Problem requirements:
Please change "bath mat" to "floor mat" throughout the material below, keep everything else the same, and omit the pictures when you give it back.

Listing:
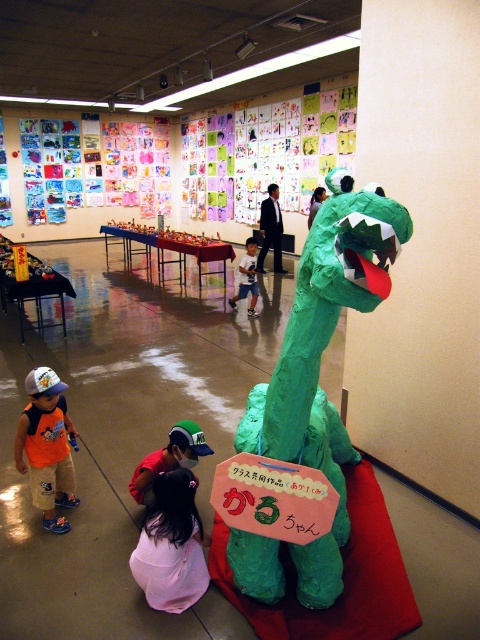
You are a photographer standing in the middle of the room. You want to take a photo that includes both the orange cotton shirt at lower left and the light blue fabric shirt at center. Given that your camera has a maximum focus range of 4 meters, will you be able to capture both shirts in the same frame without moving?

The distance between the orange cotton shirt at lower left and the light blue fabric shirt at center is 4.48 meters. Since the camera can only focus up to 4 meters, the shirts are too far apart to be captured in the same frame without moving closer or adjusting the focus.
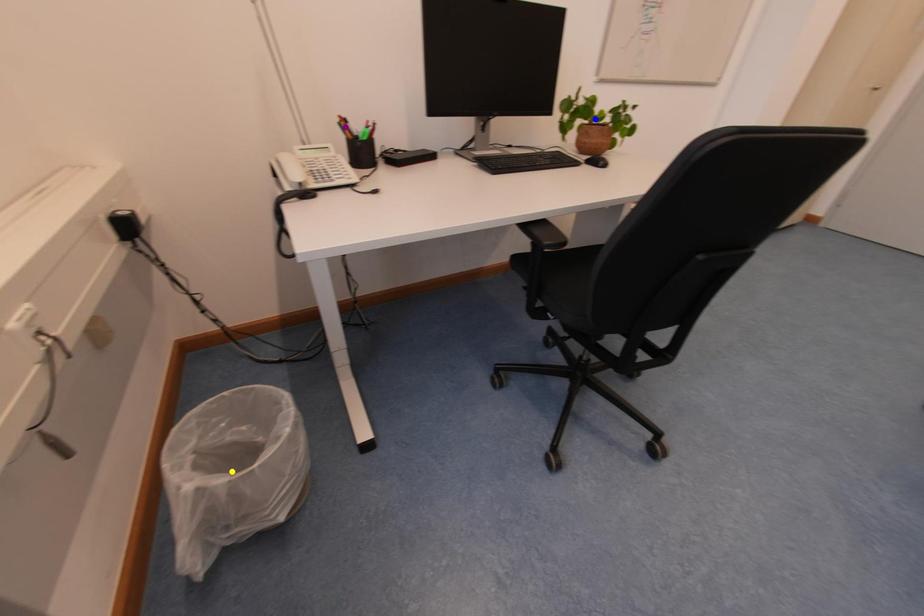
Order these from nearest to farthest:
purple point
blue point
yellow point

blue point → purple point → yellow point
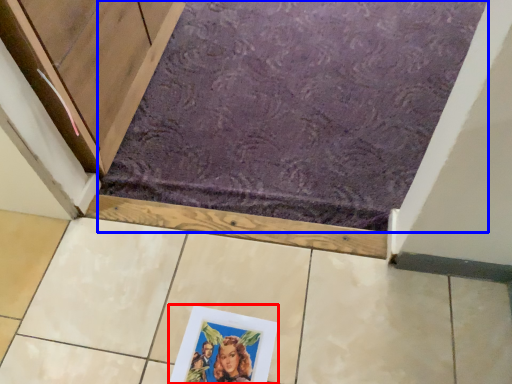
Question: Which object is further to the camera taking this photo, picture frame (highlighted by a red box) or bath mat (highlighted by a blue box)?

Choices:
 (A) picture frame
 (B) bath mat

Answer: (B)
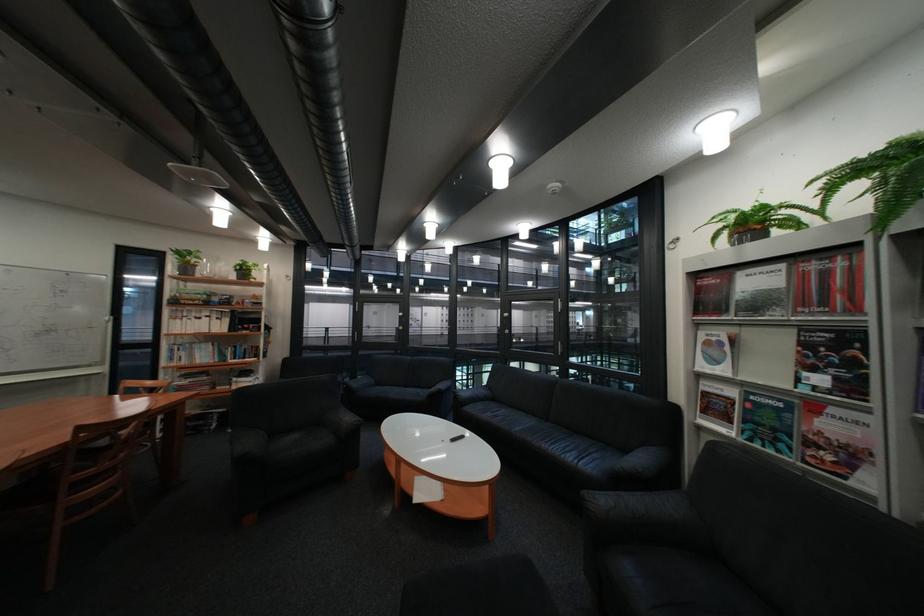
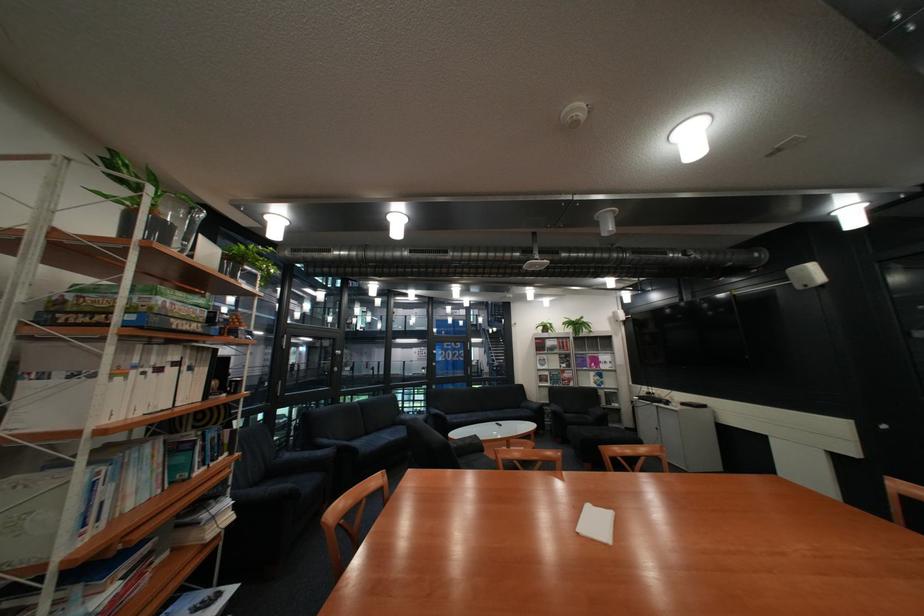
Question: I am providing you with two images of the same scene from different viewpoints. Which of the following objects are not visible in image2?

Choices:
 (A) glass window handle
 (B) dark chair armrest
 (C) white binder
 (D) none of these

Answer: (D)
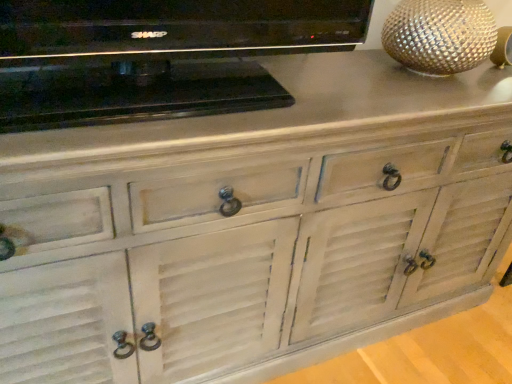
Find the location of `blank area beneath gold textured sphere at upper right (from a real-world perspective)`. blank area beneath gold textured sphere at upper right (from a real-world perspective) is located at coordinates (414, 77).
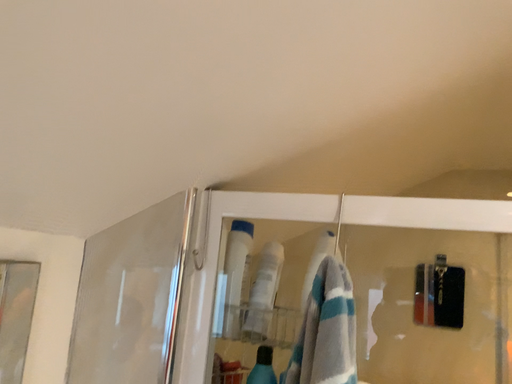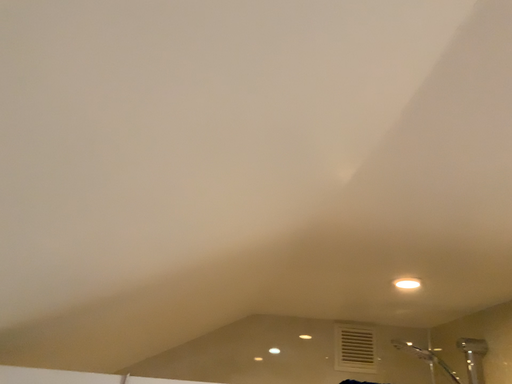
Question: Which way did the camera rotate in the video?

Choices:
 (A) rotated left
 (B) rotated right

Answer: (B)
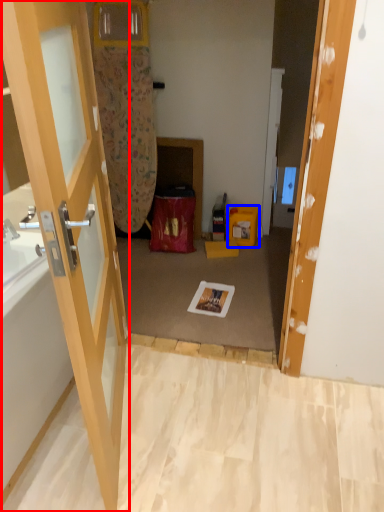
Question: Among these objects, which one is farthest to the camera, door (highlighted by a red box) or box (highlighted by a blue box)?

Choices:
 (A) door
 (B) box

Answer: (B)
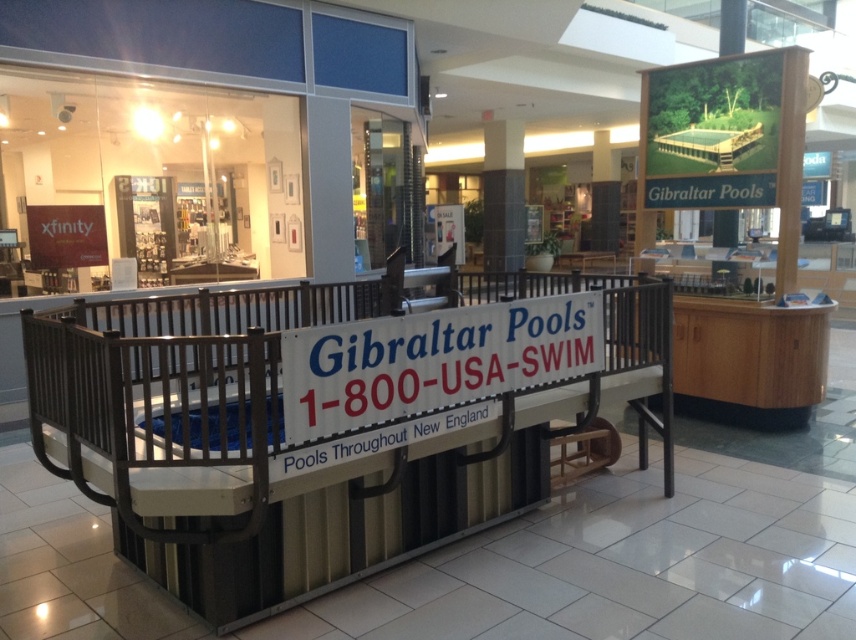
Question: Does metallic gray balustrade at center have a larger size compared to white plastic sign at center?

Choices:
 (A) yes
 (B) no

Answer: (A)

Question: Does metallic gray balustrade at center appear on the left side of white plastic sign at center?

Choices:
 (A) yes
 (B) no

Answer: (A)

Question: Does metallic gray balustrade at center appear on the left side of white plastic sign at center?

Choices:
 (A) yes
 (B) no

Answer: (A)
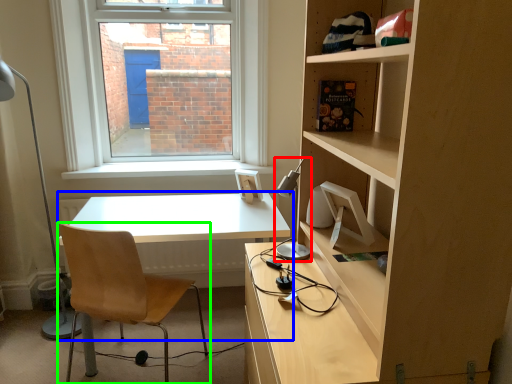
Question: Which object is the farthest from table lamp (highlighted by a red box)? Choose among these: table (highlighted by a blue box) or chair (highlighted by a green box).

Choices:
 (A) table
 (B) chair

Answer: (B)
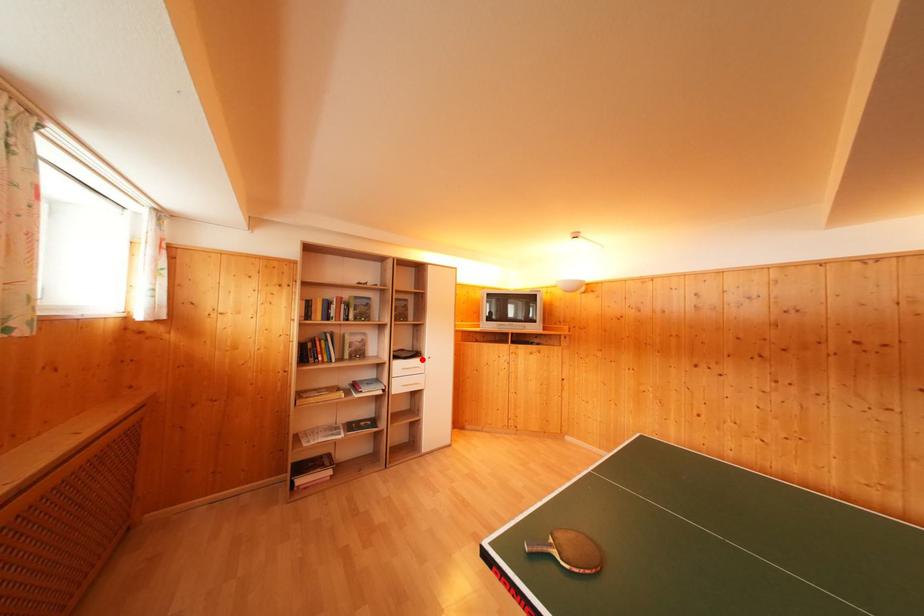
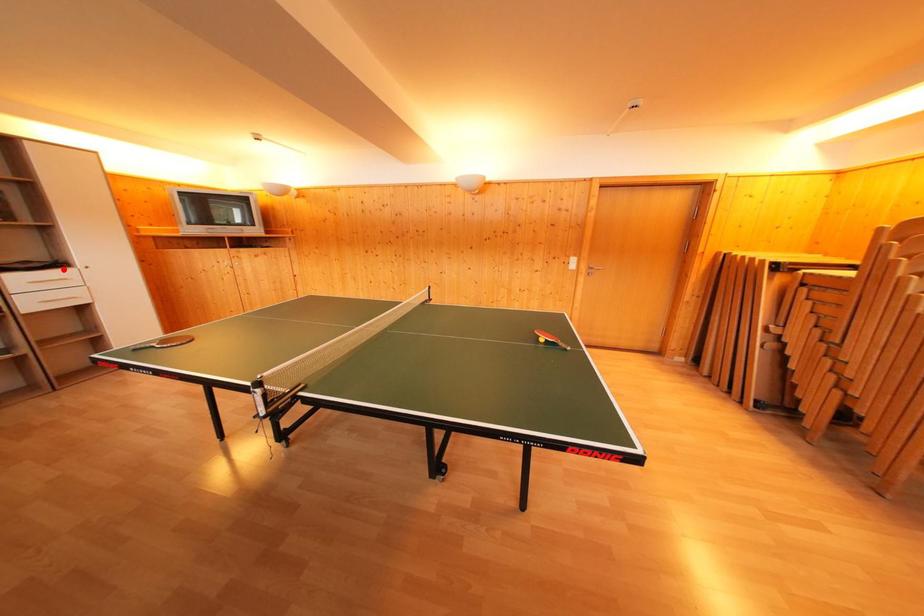
I am providing you with two images of the same scene from different viewpoints. A red point is marked on the first image and another point is marked on the second image. Is the marked point in image1 the same physical position as the marked point in image2?

Yes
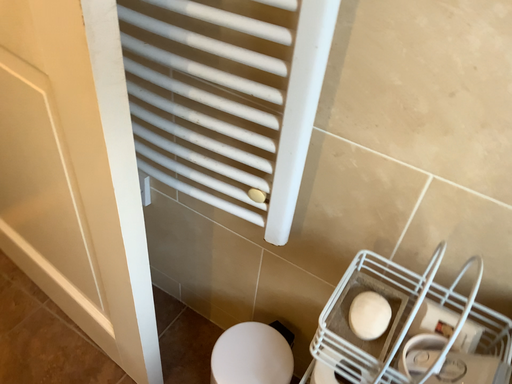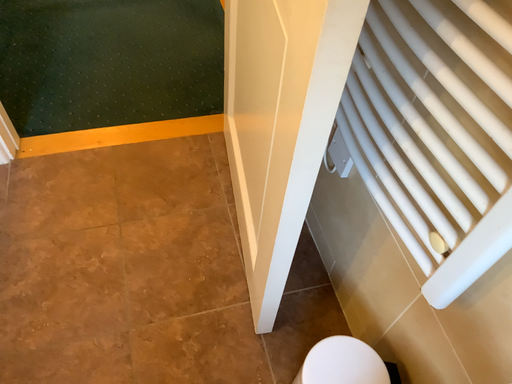
Question: Which way did the camera rotate in the video?

Choices:
 (A) rotated left
 (B) rotated right

Answer: (A)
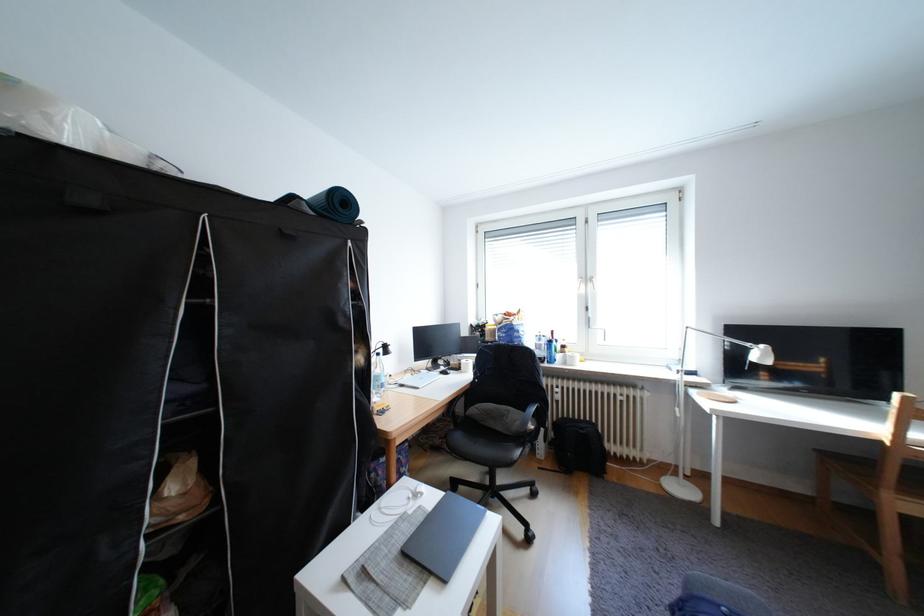
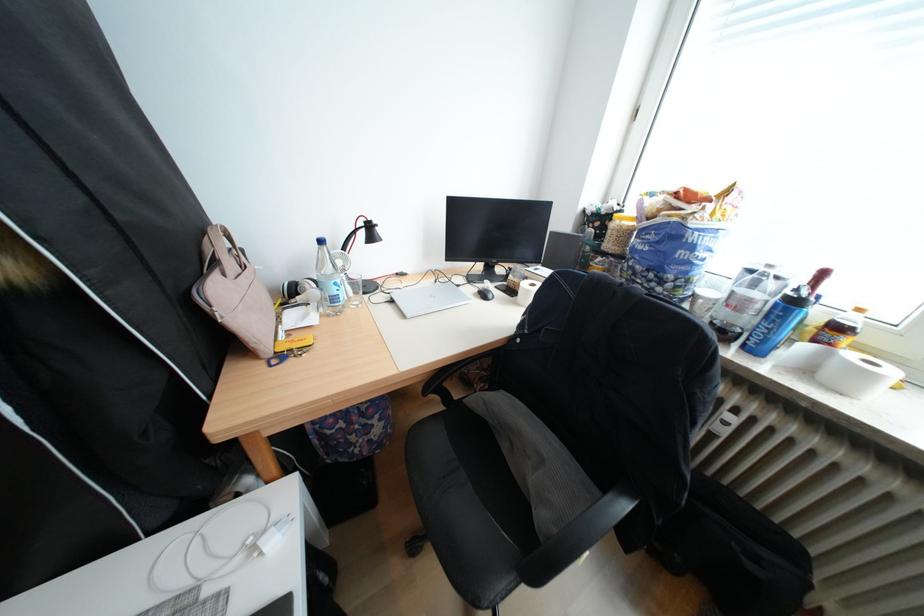
Locate, in the second image, the point that corresponds to (553,341) in the first image.

(767, 285)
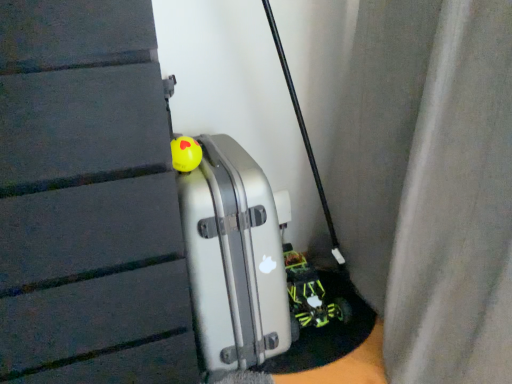
Question: Is silver metallic suitcase at center spatially inside neon green plastic toy car at lower right, or outside of it?

Choices:
 (A) outside
 (B) inside

Answer: (A)

Question: Is silver metallic suitcase at center taller or shorter than neon green plastic toy car at lower right?

Choices:
 (A) tall
 (B) short

Answer: (A)

Question: Which object is positioned closest to the neon green plastic toy car at lower right?

Choices:
 (A) yellow rubber ball at center
 (B) silver metallic suitcase at center

Answer: (B)

Question: Considering the real-world distances, which object is farthest from the yellow rubber ball at center?

Choices:
 (A) neon green plastic toy car at lower right
 (B) silver metallic suitcase at center

Answer: (A)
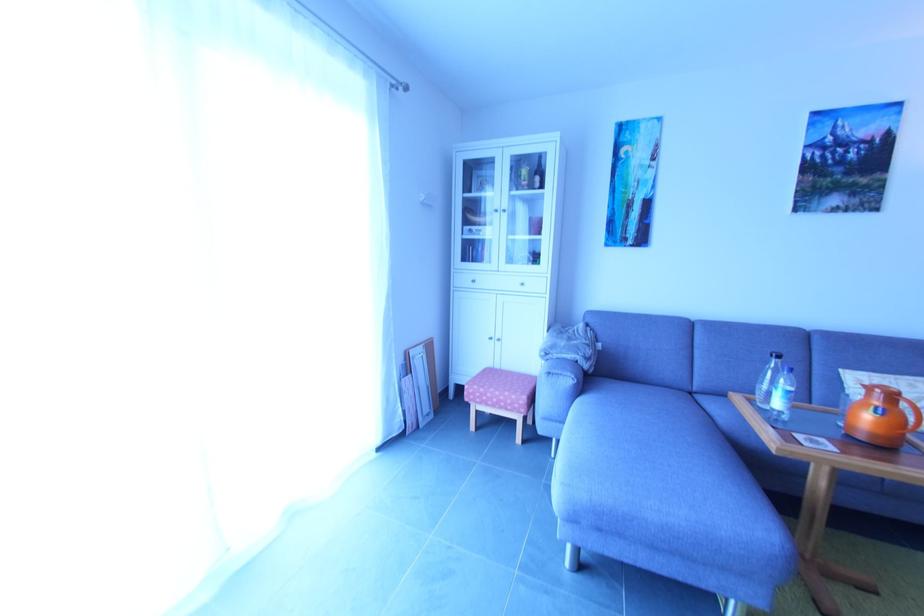
At what (x,y) coordinates should I click in order to perform the action: click on orange pitcher handle. Please return your answer as a coordinate pair (x, y). The image size is (924, 616). Looking at the image, I should click on (881, 416).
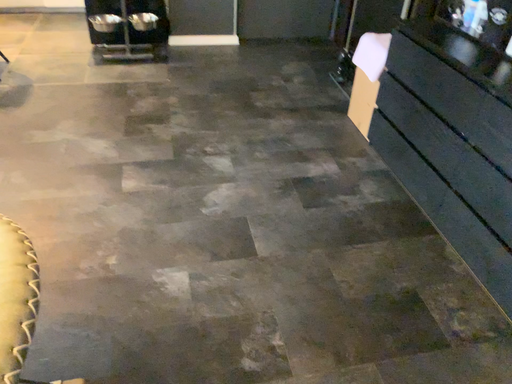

Response to this task:
You are a photographer standing in the middle of the room. You want to take a photo that includes both the orange cotton shirt at lower left and the light blue fabric shirt at center. Given that your camera has a maximum focus range of 4 meters, will you be able to capture both shirts in the same frame without moving?

The distance between the orange cotton shirt at lower left and the light blue fabric shirt at center is 4.48 meters. Since the camera can only focus up to 4 meters, the shirts are too far apart to be captured in the same frame without moving closer or adjusting the focus.
Order these from nearest to farthest:
purple point
blue point
yellow point

blue point → purple point → yellow point
Question: Which object is further to the camera taking this photo, picture frame (highlighted by a red box) or floor mat (highlighted by a blue box)?

Choices:
 (A) picture frame
 (B) floor mat

Answer: (B)
Question: I am providing you with two images of the same scene from different viewpoints. Which of the following objects are not visible in image2?

Choices:
 (A) glass window handle
 (B) dark chair armrest
 (C) white binder
 (D) none of these

Answer: (D)
Find the location of `blank area beneath gold textured sphere at upper right (from a real-world perspective)`. blank area beneath gold textured sphere at upper right (from a real-world perspective) is located at coordinates (414, 77).
Question: Which way did the camera rotate in the video?

Choices:
 (A) rotated left
 (B) rotated right

Answer: (B)
Question: Among these objects, which one is farthest to the camera, door (highlighted by a red box) or box (highlighted by a blue box)?

Choices:
 (A) door
 (B) box

Answer: (B)
Question: Does metallic gray balustrade at center have a larger size compared to white plastic sign at center?

Choices:
 (A) yes
 (B) no

Answer: (A)

Question: Does metallic gray balustrade at center appear on the left side of white plastic sign at center?

Choices:
 (A) yes
 (B) no

Answer: (A)

Question: Does metallic gray balustrade at center appear on the left side of white plastic sign at center?

Choices:
 (A) yes
 (B) no

Answer: (A)
Question: Which object is the farthest from table lamp (highlighted by a red box)? Choose among these: table (highlighted by a blue box) or chair (highlighted by a green box).

Choices:
 (A) table
 (B) chair

Answer: (B)
I am providing you with two images of the same scene from different viewpoints. A red point is marked on the first image and another point is marked on the second image. Is the marked point in image1 the same physical position as the marked point in image2?

Yes
Question: Which way did the camera rotate in the video?

Choices:
 (A) rotated left
 (B) rotated right

Answer: (A)
Locate, in the second image, the point that corresponds to (553,341) in the first image.

(767, 285)
Question: Is silver metallic suitcase at center spatially inside neon green plastic toy car at lower right, or outside of it?

Choices:
 (A) outside
 (B) inside

Answer: (A)

Question: Is silver metallic suitcase at center taller or shorter than neon green plastic toy car at lower right?

Choices:
 (A) tall
 (B) short

Answer: (A)

Question: Which object is positioned closest to the neon green plastic toy car at lower right?

Choices:
 (A) yellow rubber ball at center
 (B) silver metallic suitcase at center

Answer: (B)

Question: Considering the real-world distances, which object is farthest from the yellow rubber ball at center?

Choices:
 (A) neon green plastic toy car at lower right
 (B) silver metallic suitcase at center

Answer: (A)
At what (x,y) coordinates should I click in order to perform the action: click on orange pitcher handle. Please return your answer as a coordinate pair (x, y). The image size is (924, 616). Looking at the image, I should click on (881, 416).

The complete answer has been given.